— Material for this exercise —

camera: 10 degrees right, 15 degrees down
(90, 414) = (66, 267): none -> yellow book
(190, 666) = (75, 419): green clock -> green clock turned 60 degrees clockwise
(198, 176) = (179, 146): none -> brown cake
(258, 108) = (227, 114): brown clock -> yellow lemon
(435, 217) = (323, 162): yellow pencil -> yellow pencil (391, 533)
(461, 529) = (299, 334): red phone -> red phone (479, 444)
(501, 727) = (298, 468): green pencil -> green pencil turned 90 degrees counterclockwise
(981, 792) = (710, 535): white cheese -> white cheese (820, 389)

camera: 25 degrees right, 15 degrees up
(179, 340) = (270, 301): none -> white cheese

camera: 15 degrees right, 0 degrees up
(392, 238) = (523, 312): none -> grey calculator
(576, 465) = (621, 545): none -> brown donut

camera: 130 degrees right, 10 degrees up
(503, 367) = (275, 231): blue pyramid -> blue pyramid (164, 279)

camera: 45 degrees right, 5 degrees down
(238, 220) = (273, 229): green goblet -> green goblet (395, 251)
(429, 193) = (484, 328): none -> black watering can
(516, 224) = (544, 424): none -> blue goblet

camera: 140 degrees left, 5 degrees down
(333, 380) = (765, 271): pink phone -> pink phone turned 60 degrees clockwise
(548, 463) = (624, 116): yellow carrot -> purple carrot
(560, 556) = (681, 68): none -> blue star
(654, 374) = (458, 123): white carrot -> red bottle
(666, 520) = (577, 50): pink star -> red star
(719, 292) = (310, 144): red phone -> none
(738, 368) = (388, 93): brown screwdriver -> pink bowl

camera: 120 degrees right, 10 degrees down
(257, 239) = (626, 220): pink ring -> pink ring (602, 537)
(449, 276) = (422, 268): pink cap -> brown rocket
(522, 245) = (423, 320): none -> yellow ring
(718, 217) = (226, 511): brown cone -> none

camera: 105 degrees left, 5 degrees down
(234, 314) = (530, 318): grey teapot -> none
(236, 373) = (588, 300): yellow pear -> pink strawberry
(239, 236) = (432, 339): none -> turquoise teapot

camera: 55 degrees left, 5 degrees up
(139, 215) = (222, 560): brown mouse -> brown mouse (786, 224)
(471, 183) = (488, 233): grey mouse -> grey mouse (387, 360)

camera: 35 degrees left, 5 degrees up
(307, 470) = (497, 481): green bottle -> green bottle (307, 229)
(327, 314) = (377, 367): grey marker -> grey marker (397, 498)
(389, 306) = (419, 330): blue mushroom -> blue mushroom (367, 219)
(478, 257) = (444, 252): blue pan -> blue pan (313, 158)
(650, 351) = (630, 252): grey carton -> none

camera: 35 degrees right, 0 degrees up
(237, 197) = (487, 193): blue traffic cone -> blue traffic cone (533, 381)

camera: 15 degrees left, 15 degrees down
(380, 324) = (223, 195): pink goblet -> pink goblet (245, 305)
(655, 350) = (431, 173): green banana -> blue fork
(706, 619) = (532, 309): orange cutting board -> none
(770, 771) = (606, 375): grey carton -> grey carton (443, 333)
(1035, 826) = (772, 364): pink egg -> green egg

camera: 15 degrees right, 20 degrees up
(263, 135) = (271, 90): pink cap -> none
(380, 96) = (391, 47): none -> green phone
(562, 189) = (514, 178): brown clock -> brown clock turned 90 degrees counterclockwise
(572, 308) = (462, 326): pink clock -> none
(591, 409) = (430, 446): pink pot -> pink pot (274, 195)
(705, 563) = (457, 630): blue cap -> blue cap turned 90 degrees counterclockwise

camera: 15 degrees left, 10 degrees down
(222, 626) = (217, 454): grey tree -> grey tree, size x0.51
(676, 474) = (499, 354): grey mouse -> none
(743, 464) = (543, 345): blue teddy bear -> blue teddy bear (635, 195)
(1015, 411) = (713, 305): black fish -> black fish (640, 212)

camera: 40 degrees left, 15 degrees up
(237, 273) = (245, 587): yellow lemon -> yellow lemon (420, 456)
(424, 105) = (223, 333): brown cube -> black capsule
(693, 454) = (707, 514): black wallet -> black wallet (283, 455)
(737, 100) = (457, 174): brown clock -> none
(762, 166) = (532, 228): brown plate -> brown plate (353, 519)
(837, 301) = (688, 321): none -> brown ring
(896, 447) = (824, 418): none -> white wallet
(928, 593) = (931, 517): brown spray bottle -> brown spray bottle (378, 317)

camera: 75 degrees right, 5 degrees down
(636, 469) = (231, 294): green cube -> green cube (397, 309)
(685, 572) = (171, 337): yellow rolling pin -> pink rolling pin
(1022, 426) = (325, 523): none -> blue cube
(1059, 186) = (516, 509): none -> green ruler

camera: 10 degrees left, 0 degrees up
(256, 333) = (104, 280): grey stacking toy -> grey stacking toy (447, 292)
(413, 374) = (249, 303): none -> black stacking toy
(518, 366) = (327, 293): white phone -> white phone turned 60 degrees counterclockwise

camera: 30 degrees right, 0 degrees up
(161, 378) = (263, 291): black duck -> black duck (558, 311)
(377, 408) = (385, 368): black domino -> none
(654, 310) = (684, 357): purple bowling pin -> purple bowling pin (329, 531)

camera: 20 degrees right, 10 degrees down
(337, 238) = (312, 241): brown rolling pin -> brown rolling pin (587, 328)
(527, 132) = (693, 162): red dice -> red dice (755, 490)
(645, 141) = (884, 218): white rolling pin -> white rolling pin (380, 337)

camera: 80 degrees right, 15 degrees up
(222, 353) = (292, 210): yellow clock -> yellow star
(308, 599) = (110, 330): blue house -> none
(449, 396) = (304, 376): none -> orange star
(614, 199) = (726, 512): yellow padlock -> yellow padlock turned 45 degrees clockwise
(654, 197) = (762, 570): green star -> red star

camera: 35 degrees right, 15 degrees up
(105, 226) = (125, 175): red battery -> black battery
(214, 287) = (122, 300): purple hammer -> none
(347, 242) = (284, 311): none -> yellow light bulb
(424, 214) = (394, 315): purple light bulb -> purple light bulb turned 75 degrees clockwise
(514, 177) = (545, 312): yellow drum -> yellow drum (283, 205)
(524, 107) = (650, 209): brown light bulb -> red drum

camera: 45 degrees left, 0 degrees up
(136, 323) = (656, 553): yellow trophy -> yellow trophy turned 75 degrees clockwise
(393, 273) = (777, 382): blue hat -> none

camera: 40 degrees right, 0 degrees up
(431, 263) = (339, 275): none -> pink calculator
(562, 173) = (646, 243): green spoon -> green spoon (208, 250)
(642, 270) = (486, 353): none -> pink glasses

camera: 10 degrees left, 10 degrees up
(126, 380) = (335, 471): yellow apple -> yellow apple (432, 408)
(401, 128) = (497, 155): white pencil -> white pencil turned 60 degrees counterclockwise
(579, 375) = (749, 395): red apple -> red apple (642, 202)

— Exercise —
Show each line of the listing that holds the string "mouse".

— Response to the task —
(139, 215) = (222, 560): brown mouse -> brown mouse (786, 224)
(471, 183) = (488, 233): grey mouse -> grey mouse (387, 360)
(676, 474) = (499, 354): grey mouse -> none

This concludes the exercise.